> Brief:
The entries below are to be reproduced exactly, with their pictures omitted.

> Task input:
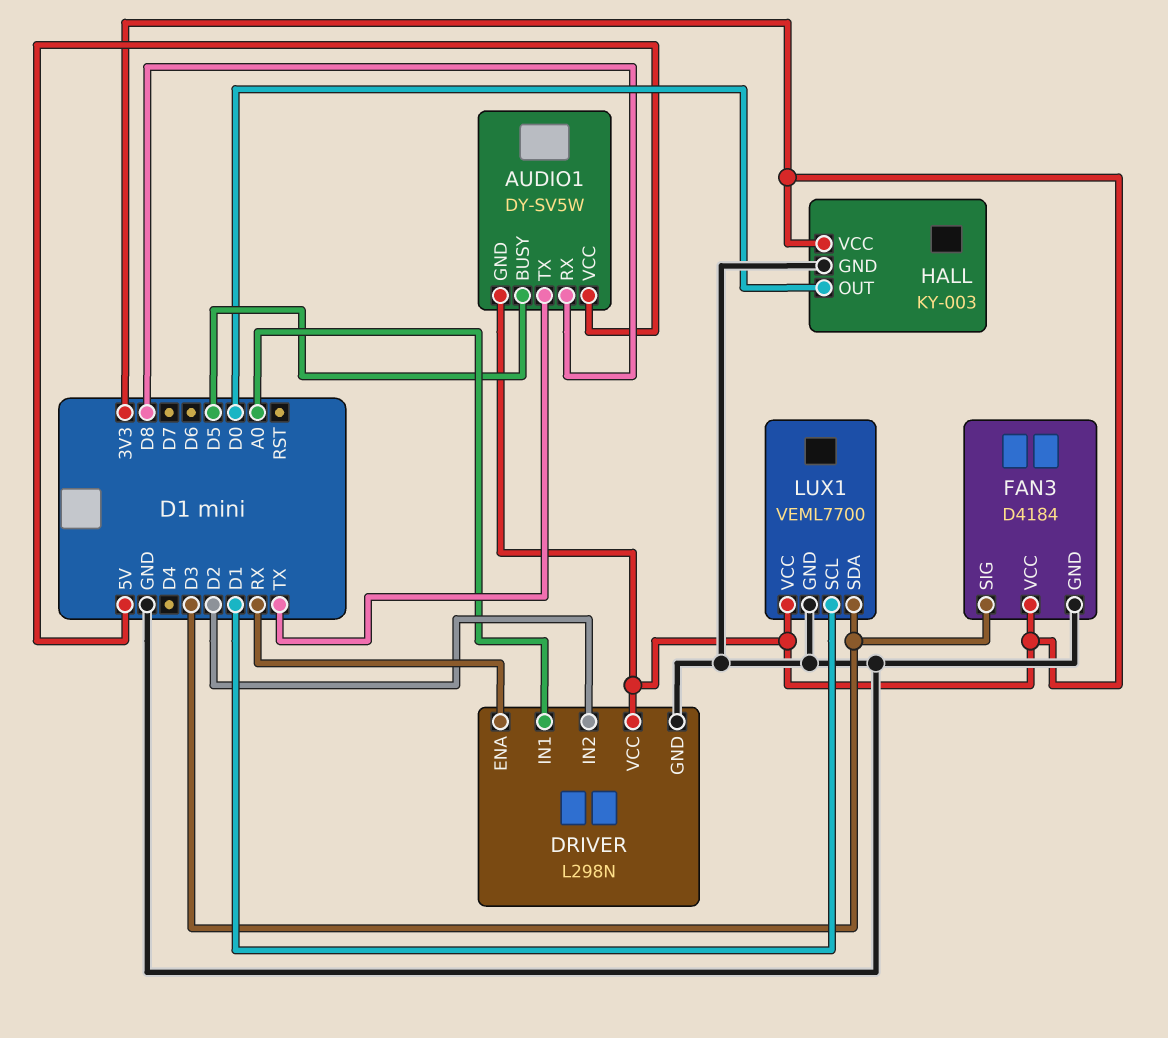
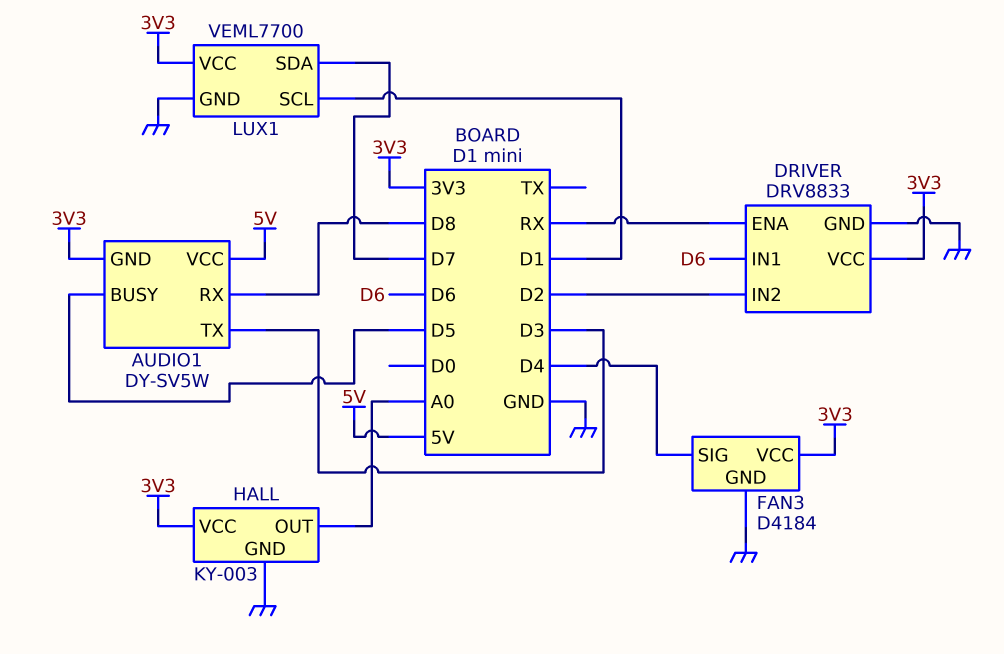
AUDIO1 pin TX: TX -> D3
DRIVER: L298N -> DRV8833
DRIVER pin IN1: A0 -> D6
FAN3 pin SIG: D3 -> D4
HALL pin OUT: D0 -> A0
LUX1 pin SDA: D3 -> D7

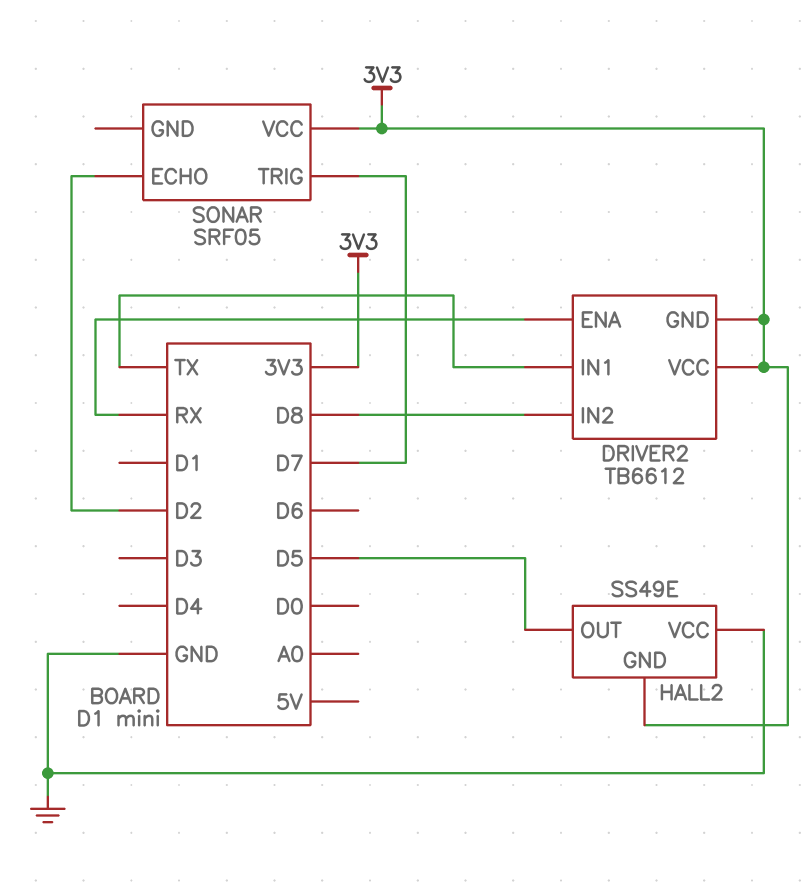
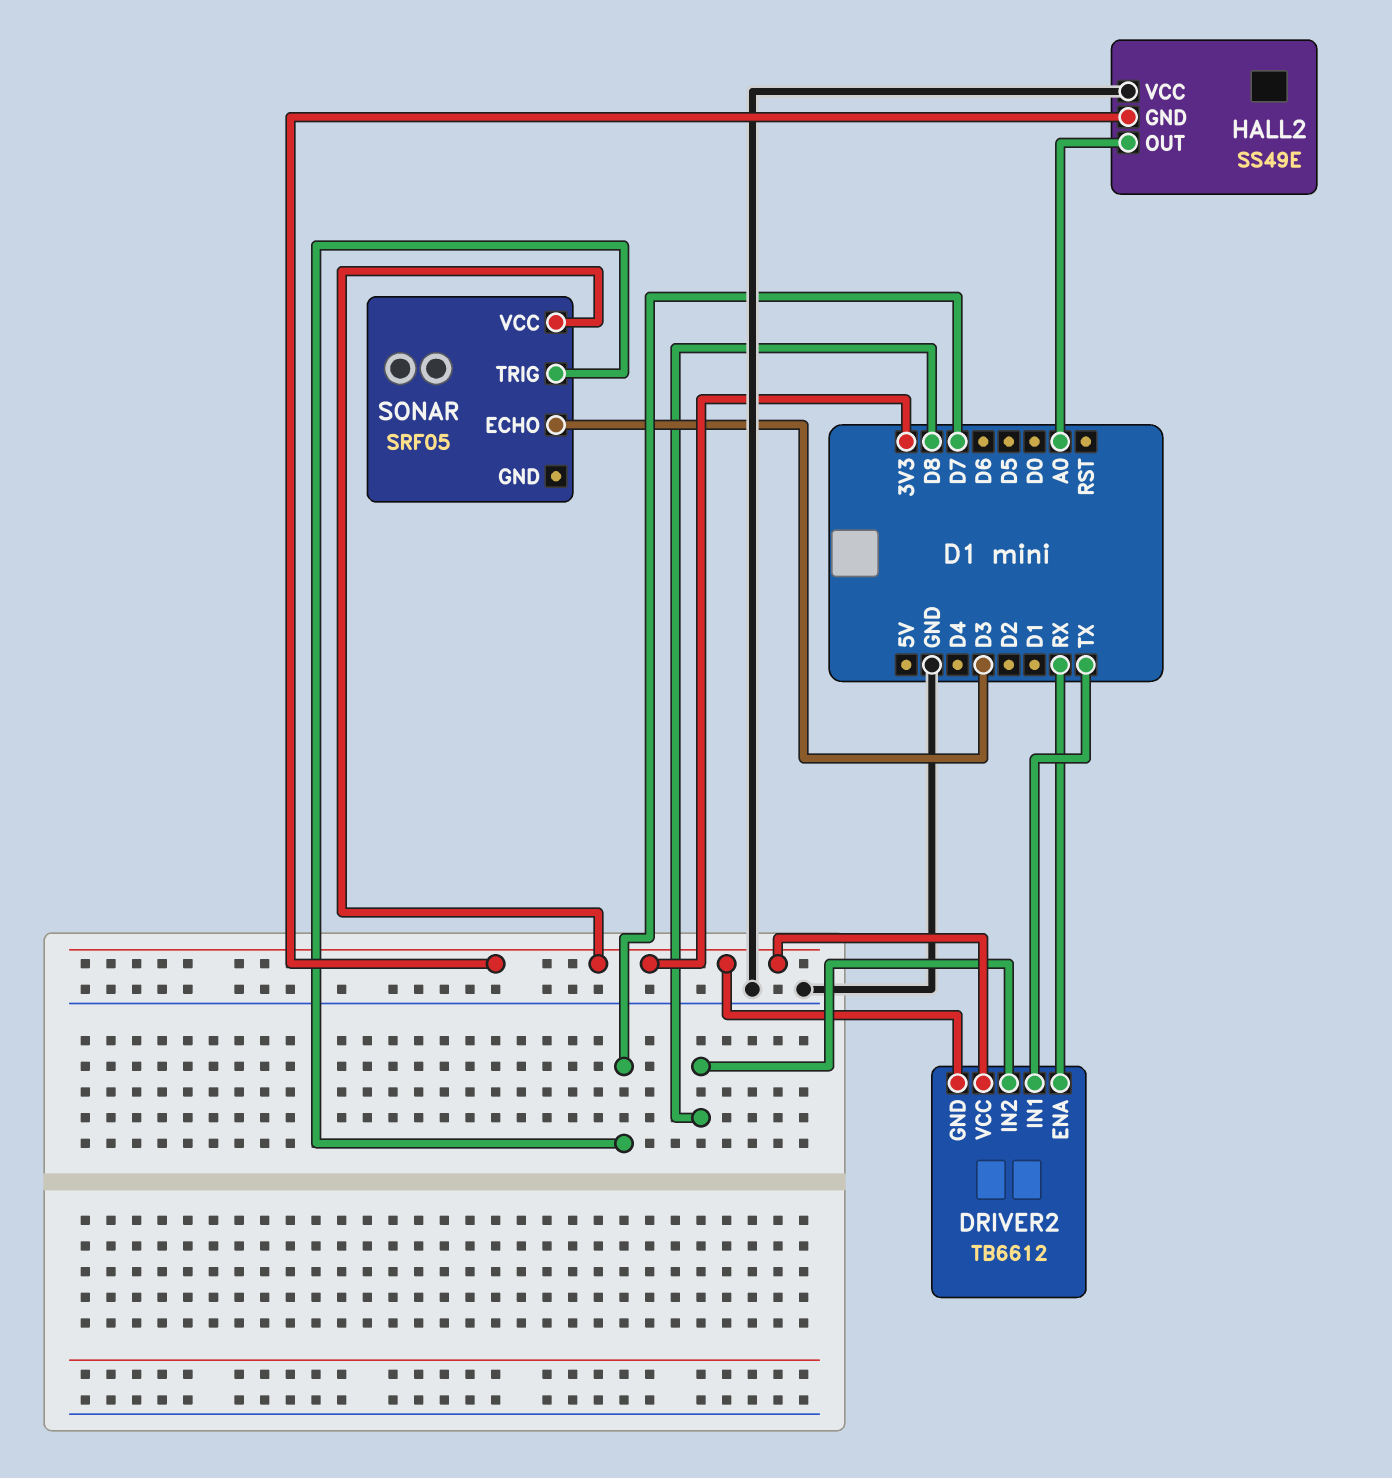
HALL2 pin OUT: D5 -> A0
SONAR pin ECHO: D2 -> D3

> Response area:
AUDIO1 pin TX: TX -> D3
DRIVER: L298N -> DRV8833
DRIVER pin IN1: A0 -> D6
FAN3 pin SIG: D3 -> D4
HALL pin OUT: D0 -> A0
LUX1 pin SDA: D3 -> D7

HALL2 pin OUT: D5 -> A0
SONAR pin ECHO: D2 -> D3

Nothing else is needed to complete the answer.